=== Entries provided ===

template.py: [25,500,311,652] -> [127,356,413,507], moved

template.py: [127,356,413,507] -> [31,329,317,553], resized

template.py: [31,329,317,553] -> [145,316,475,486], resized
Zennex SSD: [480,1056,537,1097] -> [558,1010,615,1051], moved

===
=== Entries provided ===

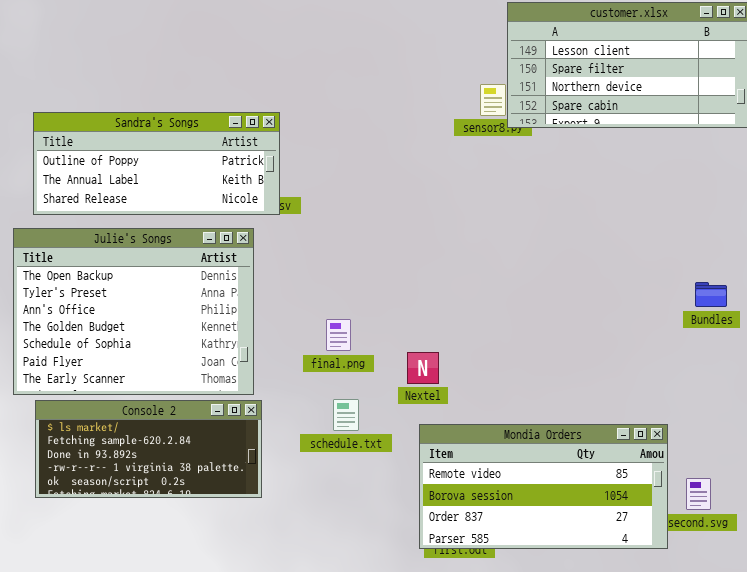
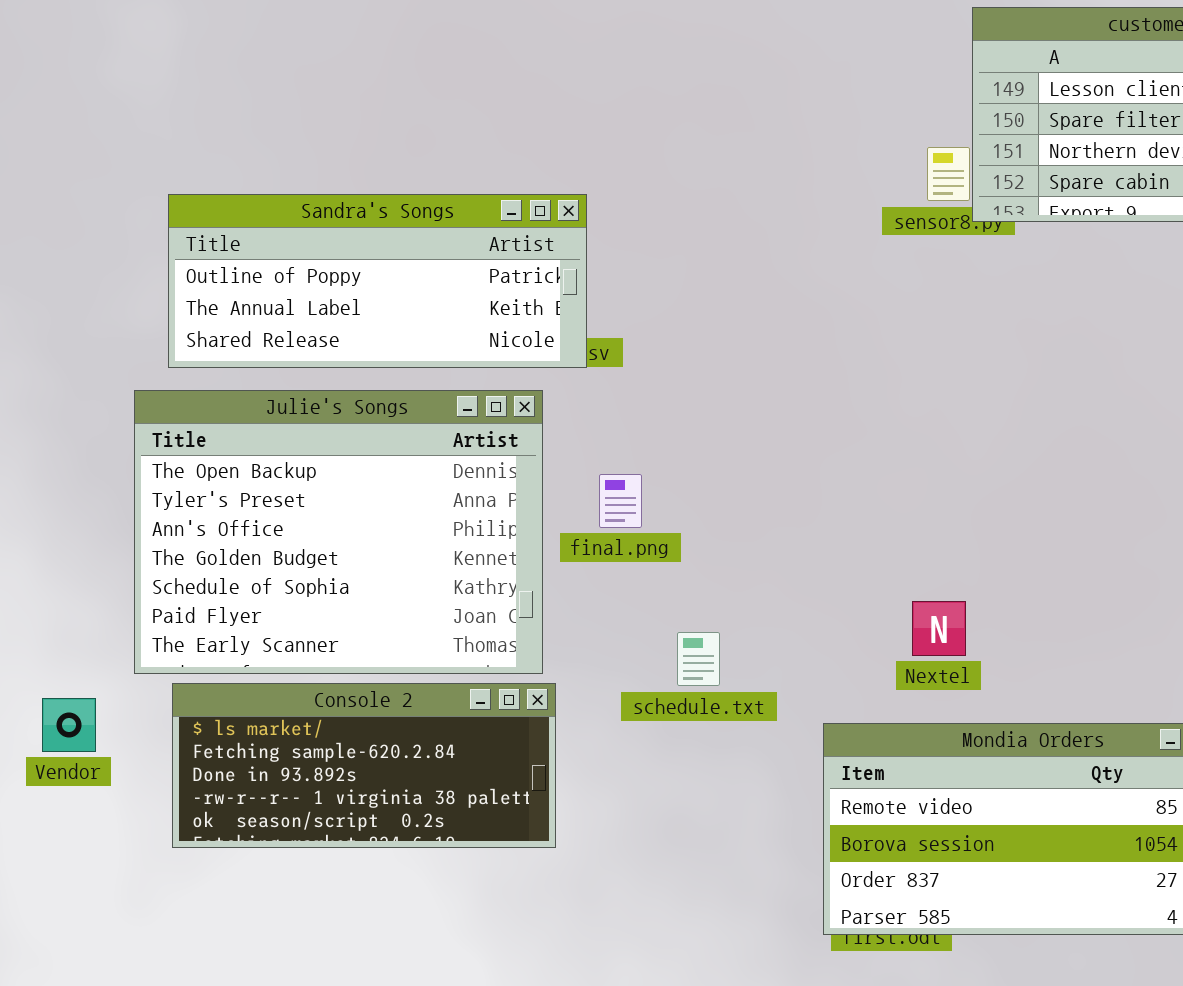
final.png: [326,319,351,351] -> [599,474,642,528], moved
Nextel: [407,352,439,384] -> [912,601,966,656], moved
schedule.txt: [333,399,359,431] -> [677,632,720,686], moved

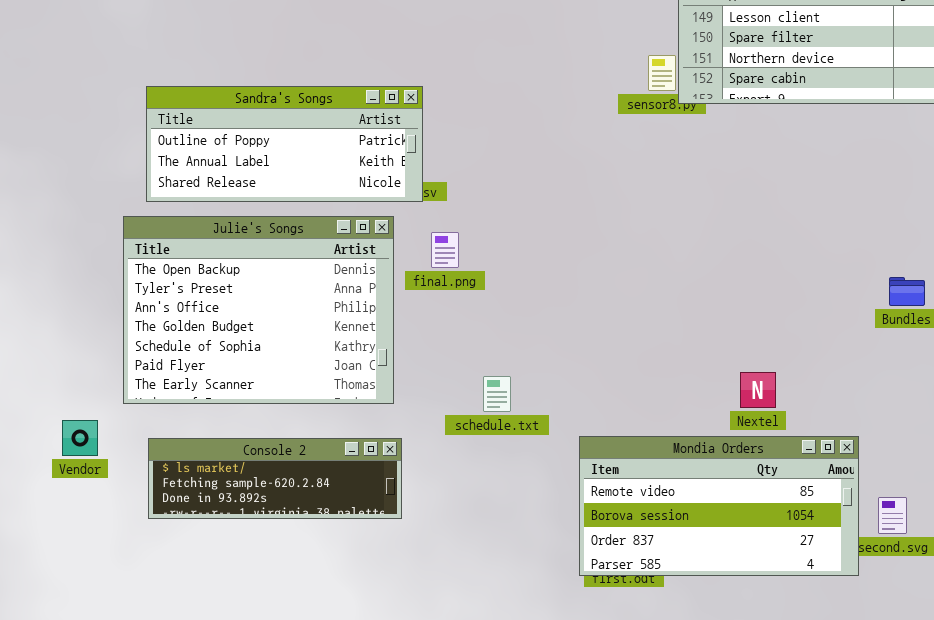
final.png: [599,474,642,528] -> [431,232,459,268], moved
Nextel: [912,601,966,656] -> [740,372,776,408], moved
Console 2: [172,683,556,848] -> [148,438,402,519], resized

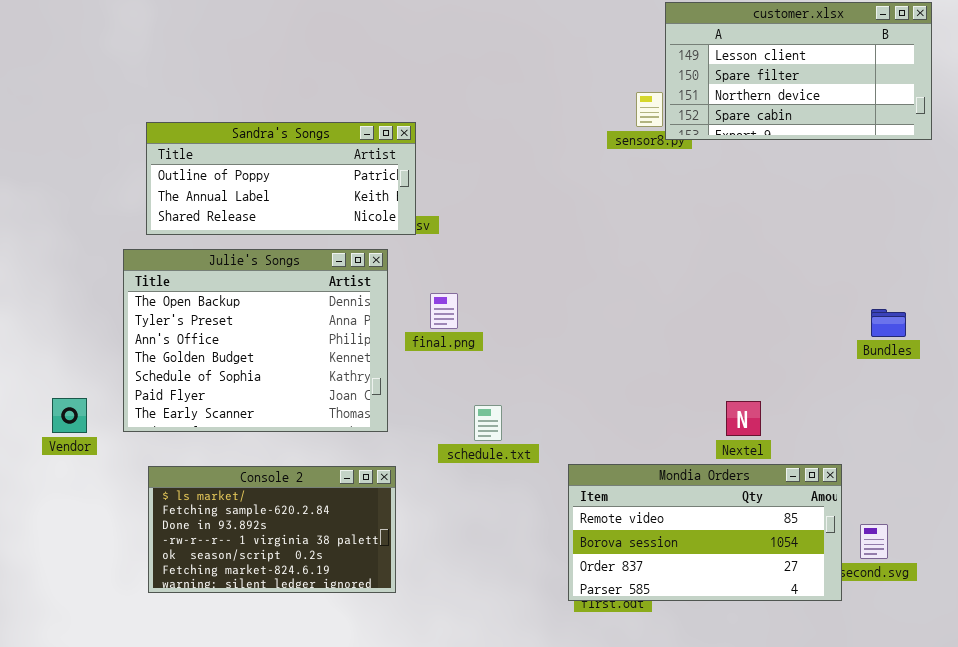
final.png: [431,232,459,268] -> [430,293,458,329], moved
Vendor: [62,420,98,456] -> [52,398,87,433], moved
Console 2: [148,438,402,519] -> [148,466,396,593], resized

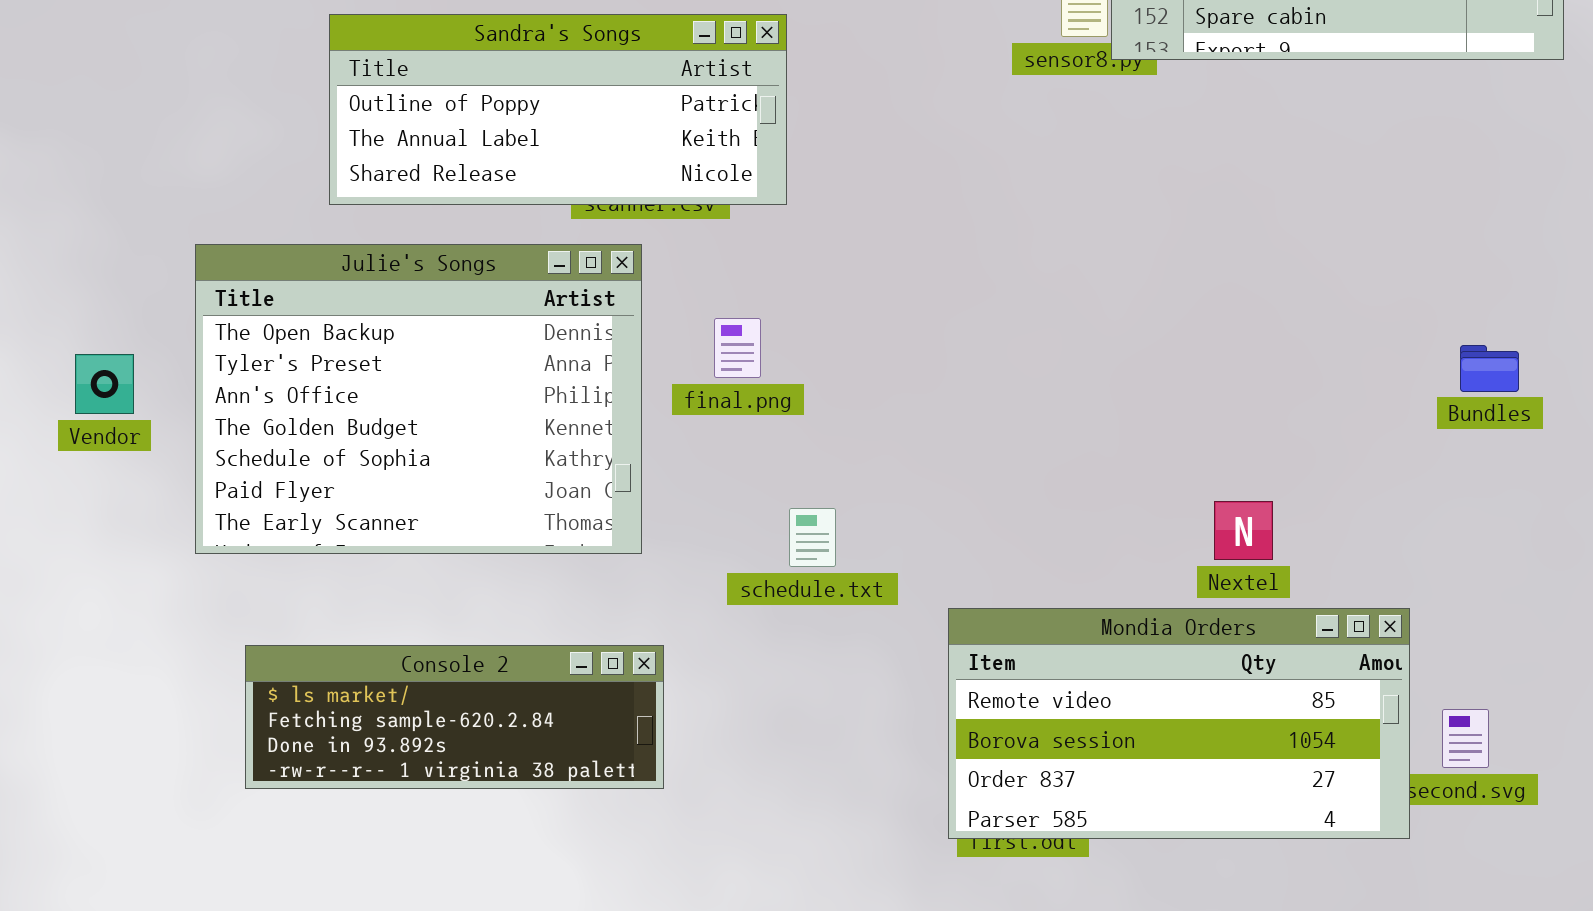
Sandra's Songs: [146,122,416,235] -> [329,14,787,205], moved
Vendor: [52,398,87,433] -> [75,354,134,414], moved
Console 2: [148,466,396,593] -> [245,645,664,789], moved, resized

===

Work instructions: Within the material above, the line with "Vendor: [52,398,87,433] ->" opens the range and the line with "Console 2: [148,466,396,593]" closes it; reproduce that range word for word.

Finished exercise:
Vendor: [52,398,87,433] -> [75,354,134,414], moved
Console 2: [148,466,396,593] -> [245,645,664,789], moved, resized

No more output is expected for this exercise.